__YOUR ASSIGNMENT__: Would you copy the listing below exactly, keeping the pictures out?

__THE DATA__:
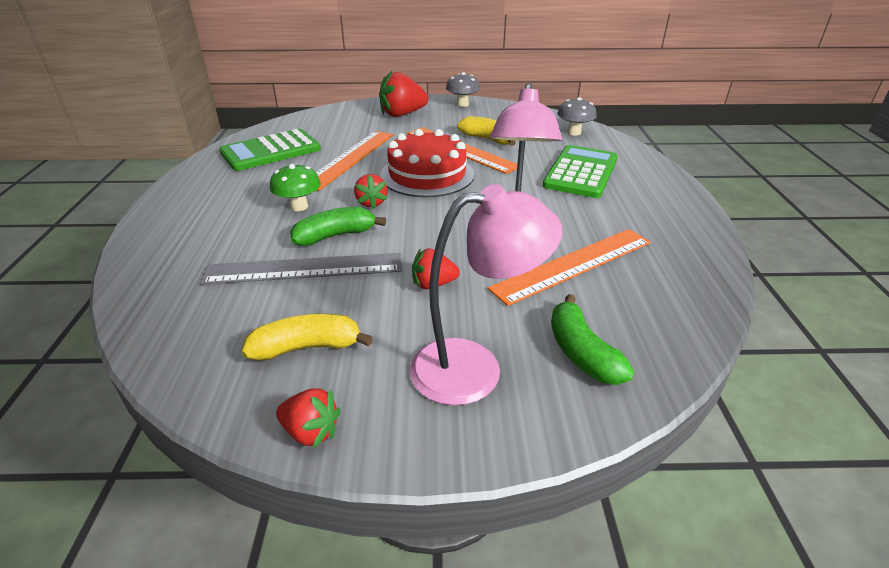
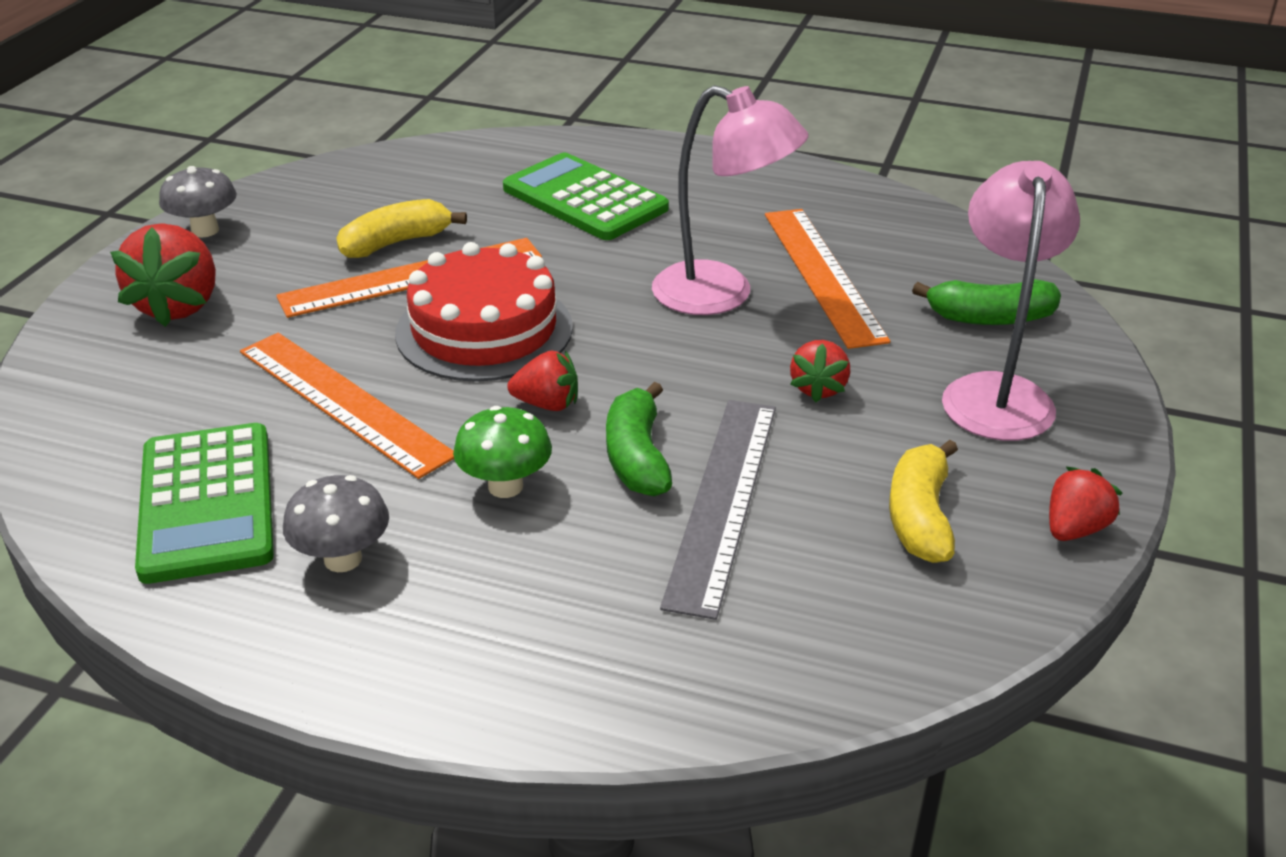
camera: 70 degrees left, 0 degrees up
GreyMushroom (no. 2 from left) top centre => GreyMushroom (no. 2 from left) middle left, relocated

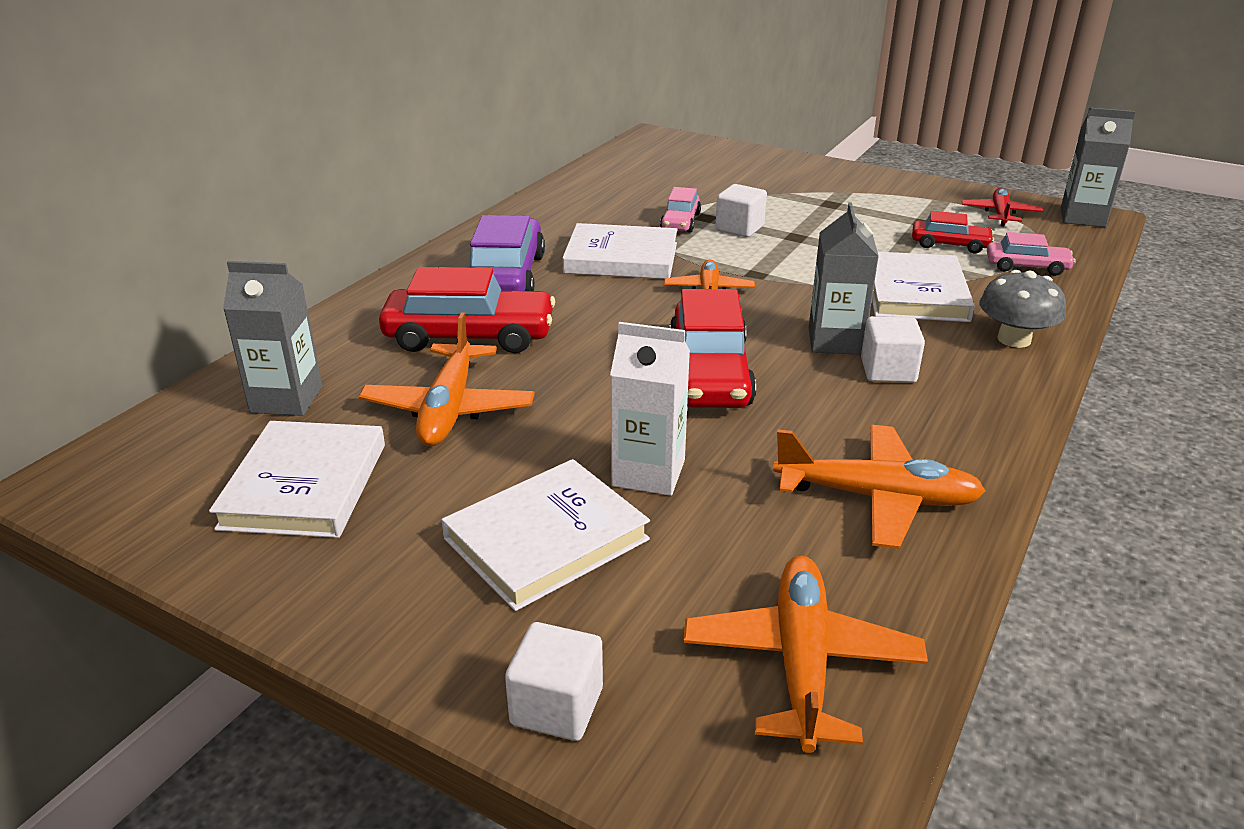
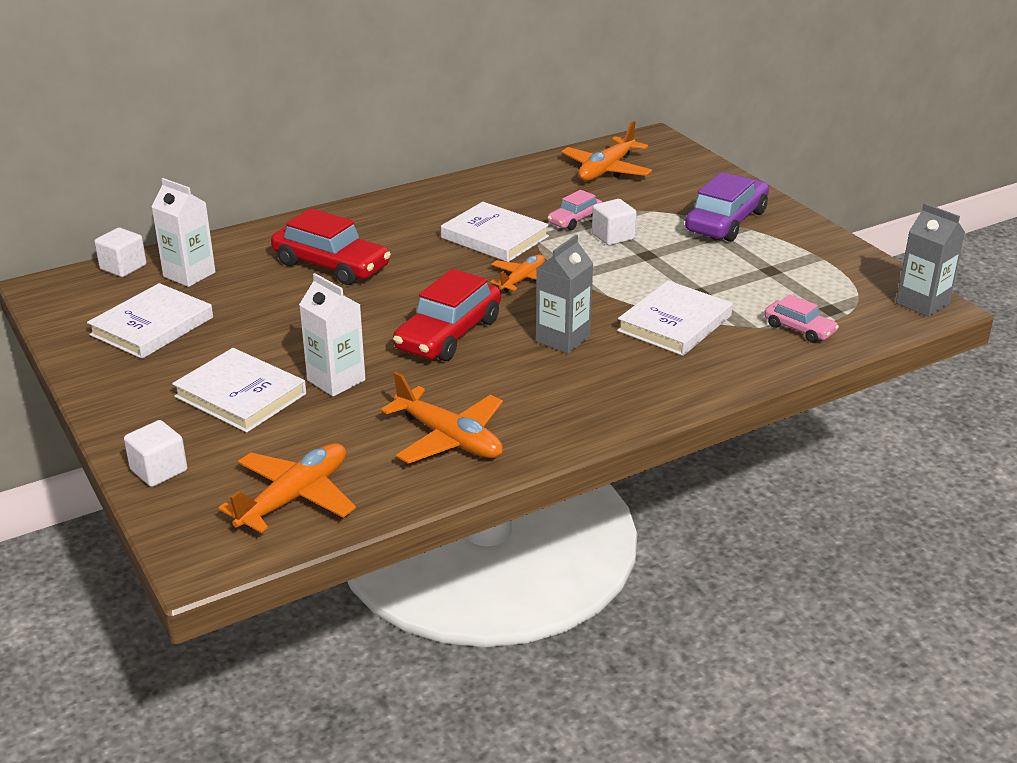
camera: 30 degrees right, 0 degrees up
WhiteCube (no. 3 from left in the first image) middle right => WhiteCube (no. 1 from left) top left, relocated
GreyCarton (no. 1 from left) middle left => WhiteCarton (no. 1 from left) top left
WhiteBook (no. 2 from left) centre => WhiteBook (no. 2 from left) middle left, 45 degrees clockwise
OrangePlane (no. 1 from left in the first image) centre => OrangePlane (no. 4 from left) top centre, relocated
PurpleCar top centre => PurpleCar top right, relocated
RedCar (no. 3 from left) top right => nothing
RedPlane top right => nothing
GreyMushroom middle right => nothing

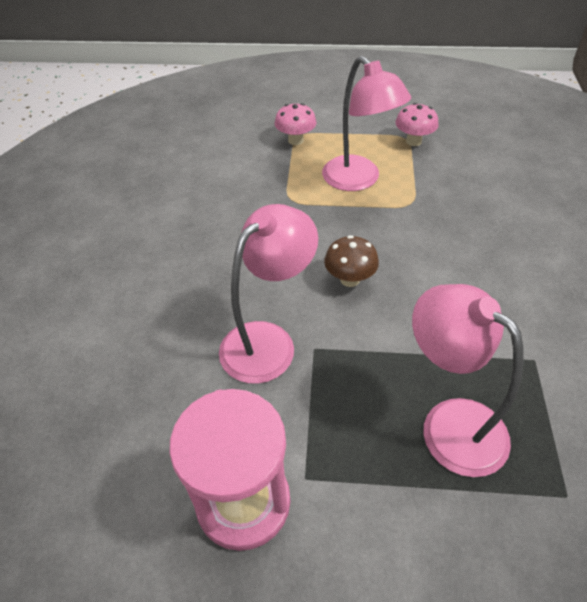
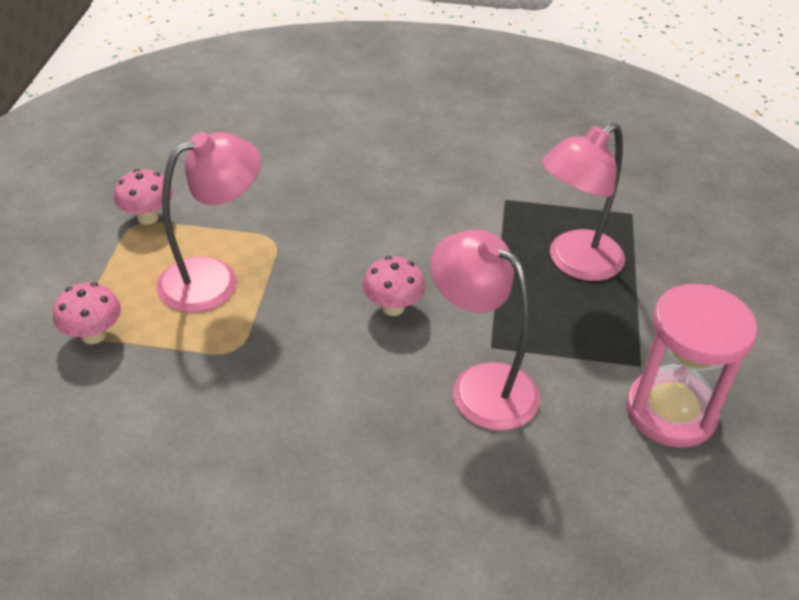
camera: 90 degrees left, 5 degrees down
BrownMushroom centre => PinkMushroom (no. 3 from left) centre

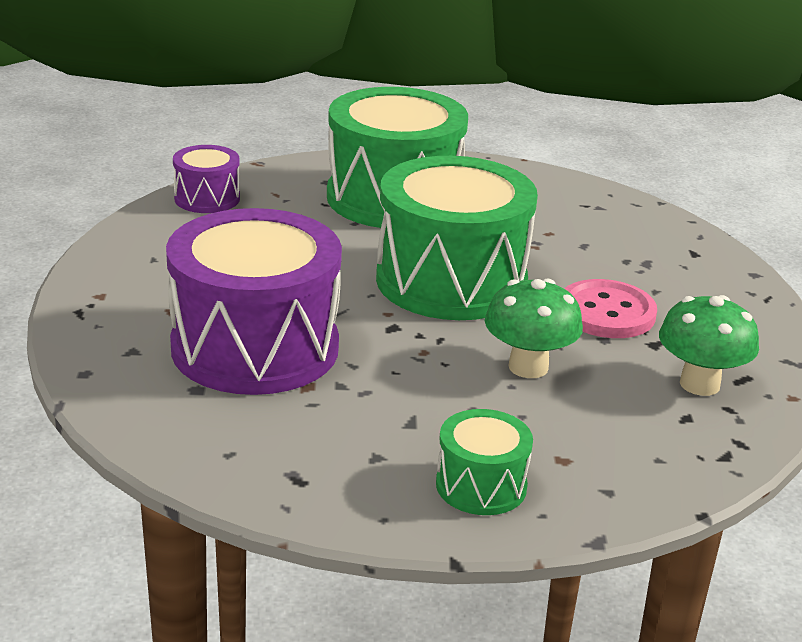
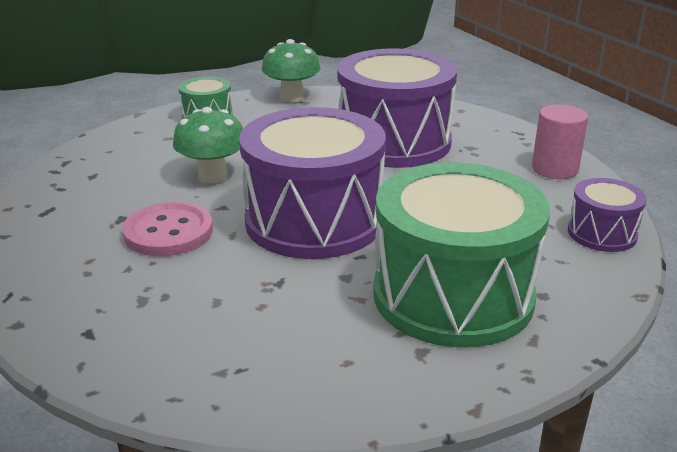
camera: 155 degrees right, 0 degrees up
GreenDrum (no. 2 from left) centre => PurpleDrum (no. 1 from left) centre
GreenMushroom (no. 2 from left) middle right => GreenMushroom (no. 2 from left) top centre, relocated
nothing => PinkCylinder top right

__ANSWER BOX__:
camera: 70 degrees left, 0 degrees up
GreyMushroom (no. 2 from left) top centre => GreyMushroom (no. 2 from left) middle left, relocated

camera: 30 degrees right, 0 degrees up
WhiteCube (no. 3 from left in the first image) middle right => WhiteCube (no. 1 from left) top left, relocated
GreyCarton (no. 1 from left) middle left => WhiteCarton (no. 1 from left) top left
WhiteBook (no. 2 from left) centre => WhiteBook (no. 2 from left) middle left, 45 degrees clockwise
OrangePlane (no. 1 from left in the first image) centre => OrangePlane (no. 4 from left) top centre, relocated
PurpleCar top centre => PurpleCar top right, relocated
RedCar (no. 3 from left) top right => nothing
RedPlane top right => nothing
GreyMushroom middle right => nothing

camera: 90 degrees left, 5 degrees down
BrownMushroom centre => PinkMushroom (no. 3 from left) centre

camera: 155 degrees right, 0 degrees up
GreenDrum (no. 2 from left) centre => PurpleDrum (no. 1 from left) centre
GreenMushroom (no. 2 from left) middle right => GreenMushroom (no. 2 from left) top centre, relocated
nothing => PinkCylinder top right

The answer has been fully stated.